WORK ORDER: Could you reproduce the lines below from the one with "yellow lemon [695,367,751,431]" through the one with "white trophy [755,262,814,348]"? Keep both ends and add nothing.

*** Opening of SUPPLIED DATA ***

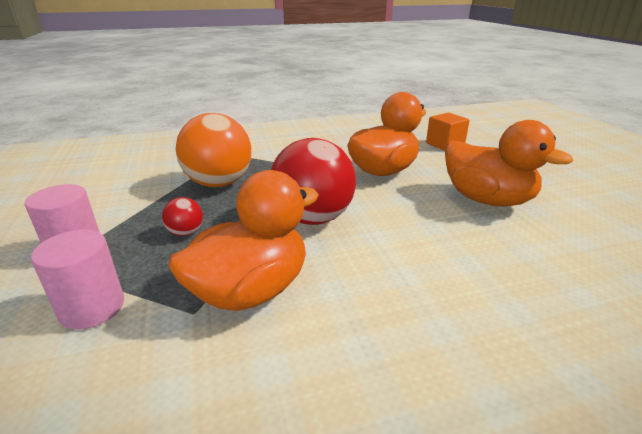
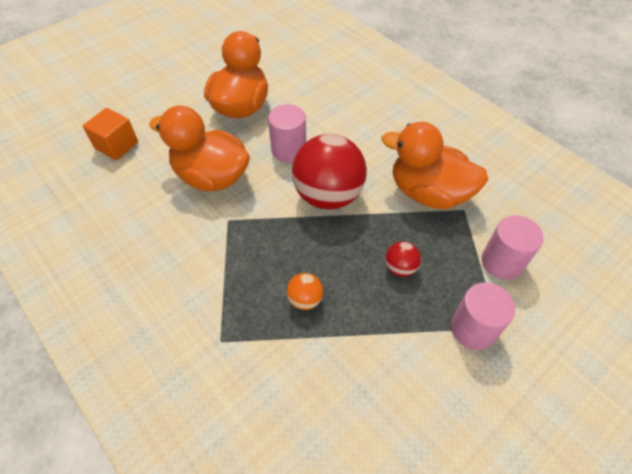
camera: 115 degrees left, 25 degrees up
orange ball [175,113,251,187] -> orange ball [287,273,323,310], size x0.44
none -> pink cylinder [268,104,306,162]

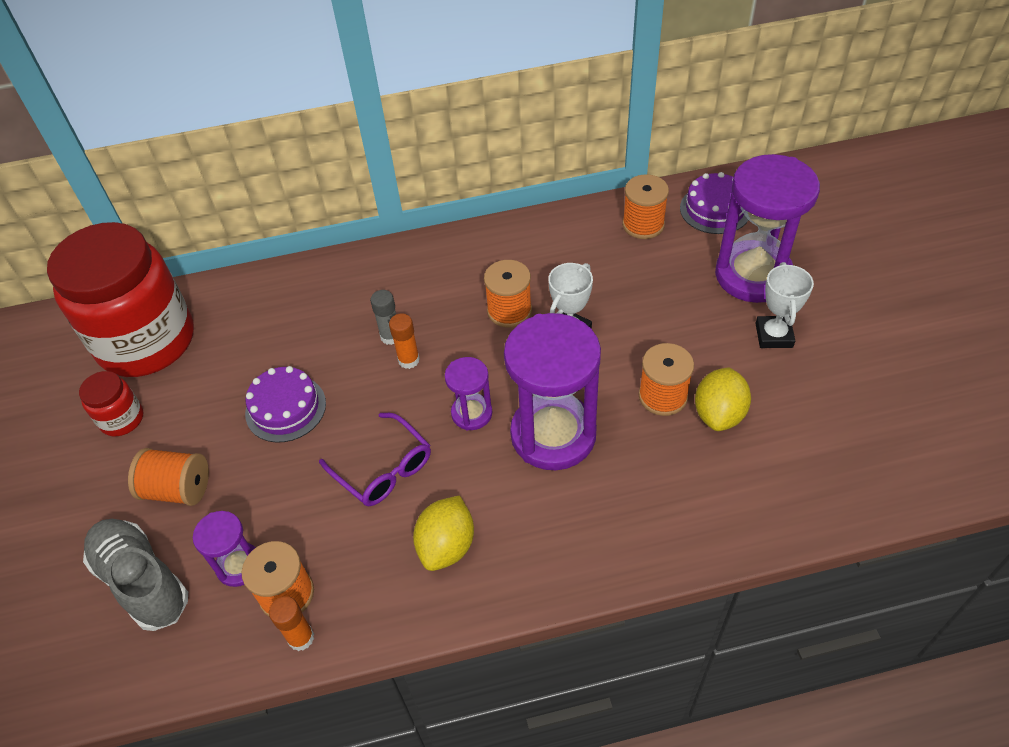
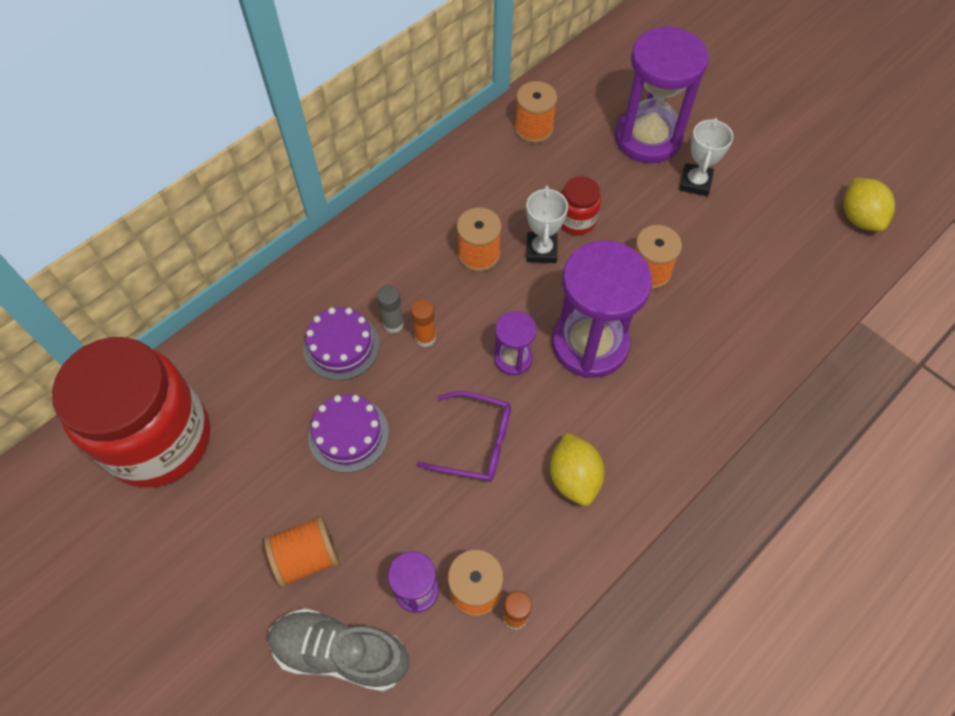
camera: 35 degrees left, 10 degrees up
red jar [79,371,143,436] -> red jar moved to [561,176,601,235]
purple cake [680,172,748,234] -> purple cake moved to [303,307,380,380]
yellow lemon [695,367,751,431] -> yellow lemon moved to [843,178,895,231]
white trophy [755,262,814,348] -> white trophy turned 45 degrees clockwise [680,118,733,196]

*** Close of SUPPLIED DATA ***
*** Opening of SUPPLIED DATA ***

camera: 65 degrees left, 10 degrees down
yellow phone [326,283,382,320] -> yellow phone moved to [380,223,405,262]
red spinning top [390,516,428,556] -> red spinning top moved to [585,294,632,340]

*** Close of SUPPLIED DATA ***

YOUR SOLUTION:
yellow lemon [695,367,751,431] -> yellow lemon moved to [843,178,895,231]
white trophy [755,262,814,348] -> white trophy turned 45 degrees clockwise [680,118,733,196]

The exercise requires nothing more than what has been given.